▶ [Problem to solve]: Only one stretch of the data below should be repeated: the lines from the line containing "(148, 276) = (147, 320): brown" through the line containing "(484, 481) = (570, 183): blue", inclusive, exactly as they are.

Before-and-after scene images
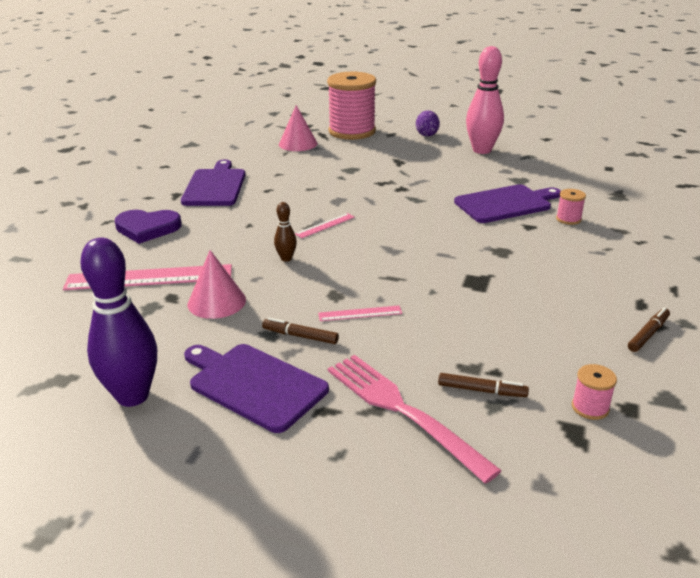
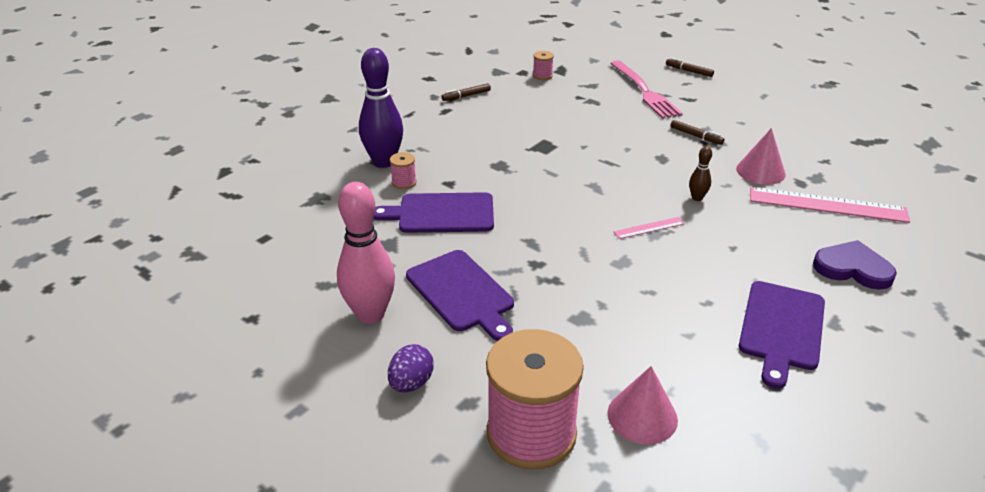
camera: 160 degrees left, 5 degrees up
(132, 396) = (808, 125): purple bowling pin -> purple bowling pin (384, 162)
(254, 385) = (730, 117): purple cutting board -> purple cutting board (462, 293)
(360, 313) = (647, 142): pink ruler -> none
(481, 390) = (594, 91): brown marker -> brown marker (689, 71)

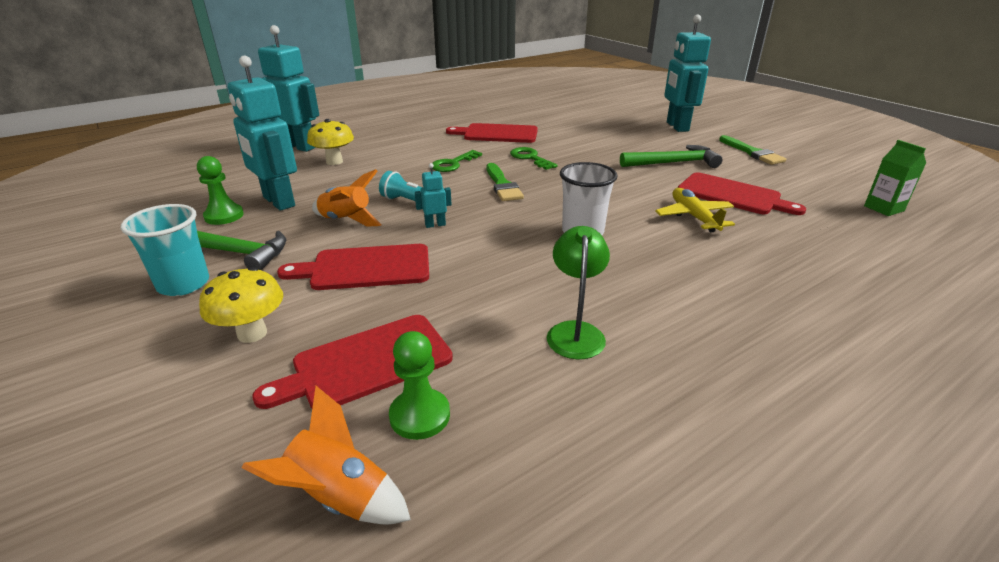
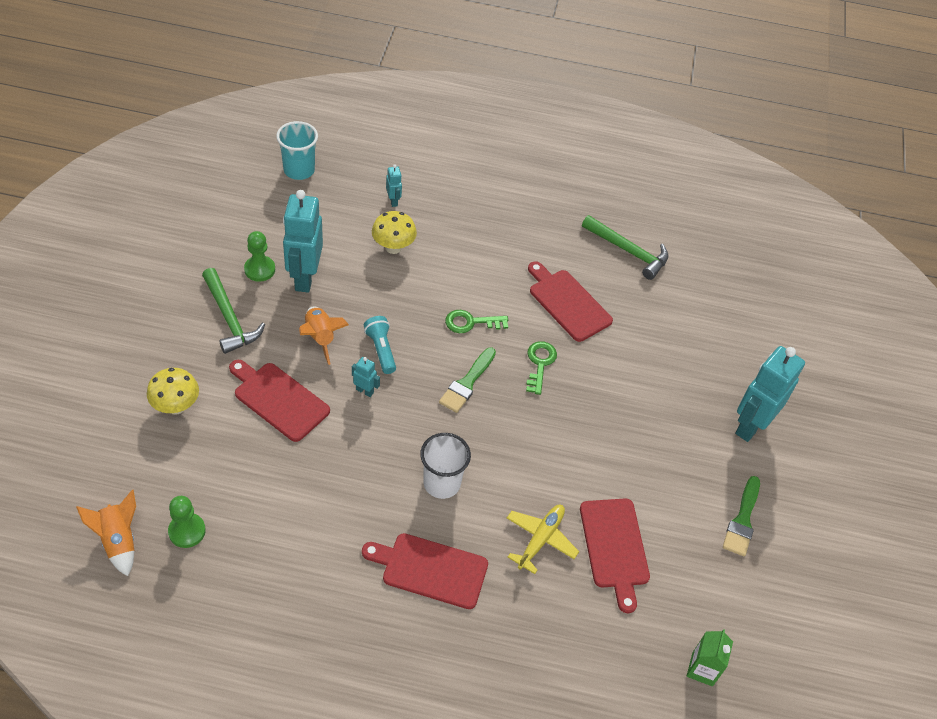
camera: 40 degrees right, 20 degrees up
(183, 284) = (182, 331): turquoise cup -> turquoise cup (299, 170)
(299, 147) = (393, 201): turquoise robot -> turquoise robot, size x0.44
(366, 363) = (200, 477): red cutting board -> red cutting board (430, 569)
(575, 332) = (315, 553): green lamp -> none
(673, 163) = (644, 471): green hammer -> green hammer (628, 251)

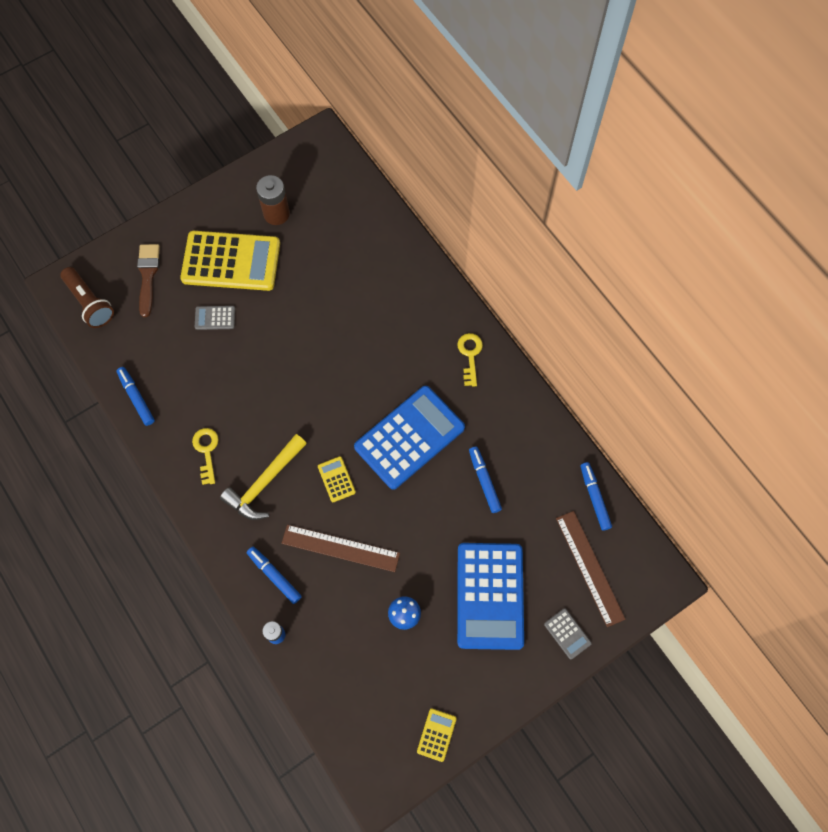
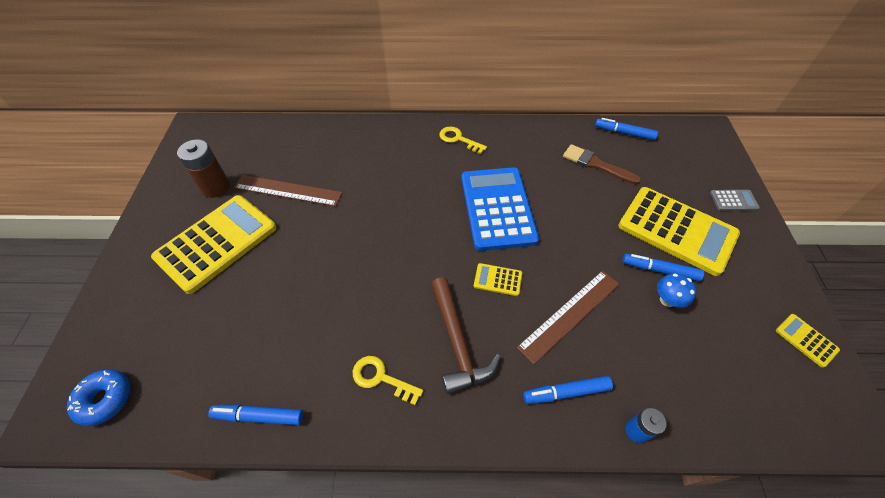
camera: 55 degrees left, 15 degrees down
(90, 303) = (105, 399): brown flashlight -> blue donut
(148, 276) = (147, 320): brown brush -> brown brush (596, 164)
(215, 318) = (254, 287): grey calculator -> none
(264, 482) = (457, 342): yellow hammer -> brown hammer
(484, 481) = (570, 183): blue marker -> blue marker (659, 270)
(490, 596) = (677, 230): blue calculator -> yellow calculator
(590, 568) = (681, 162): brown ruler -> brown ruler (288, 190)

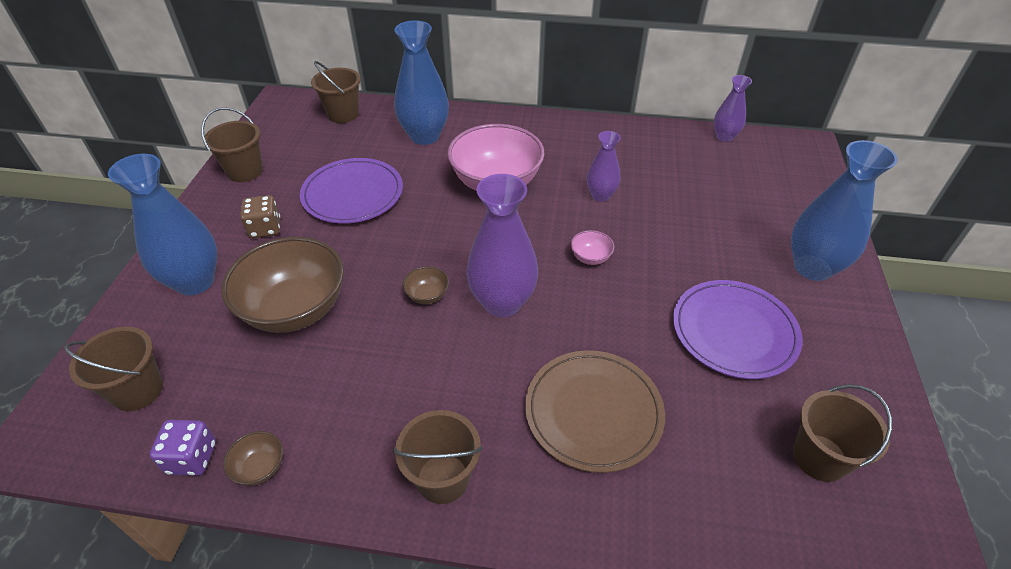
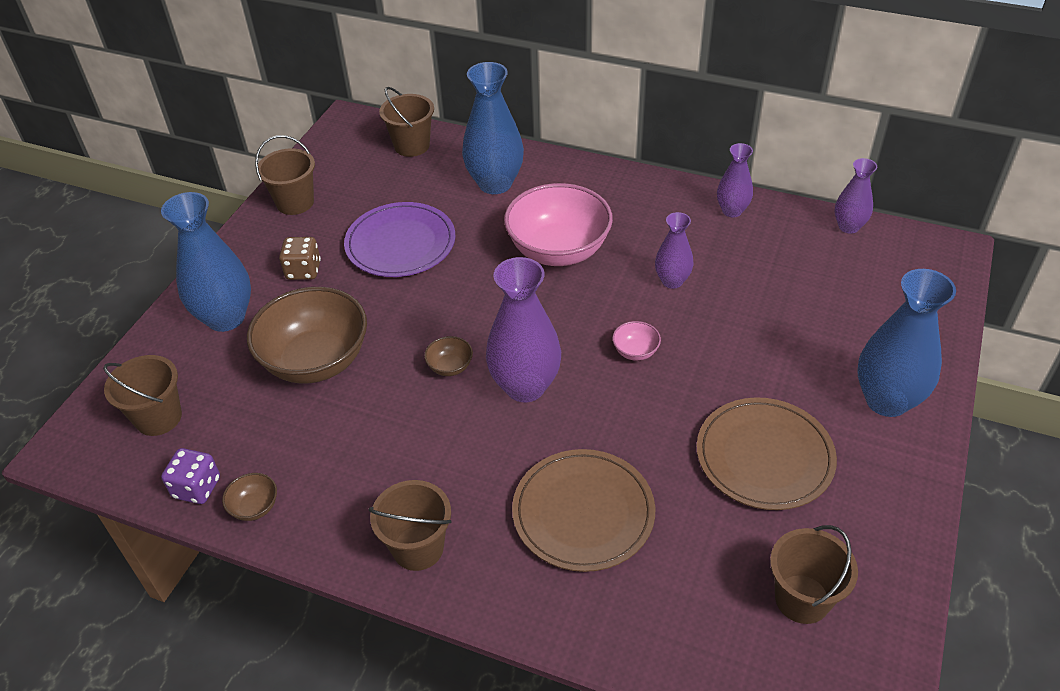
camera: 15 degrees right, 0 degrees up
(629, 135) = (732, 211): none -> purple vase
(734, 331) = (764, 456): purple plate -> brown plate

▶ [Written answer]:
(148, 276) = (147, 320): brown brush -> brown brush (596, 164)
(215, 318) = (254, 287): grey calculator -> none
(264, 482) = (457, 342): yellow hammer -> brown hammer
(484, 481) = (570, 183): blue marker -> blue marker (659, 270)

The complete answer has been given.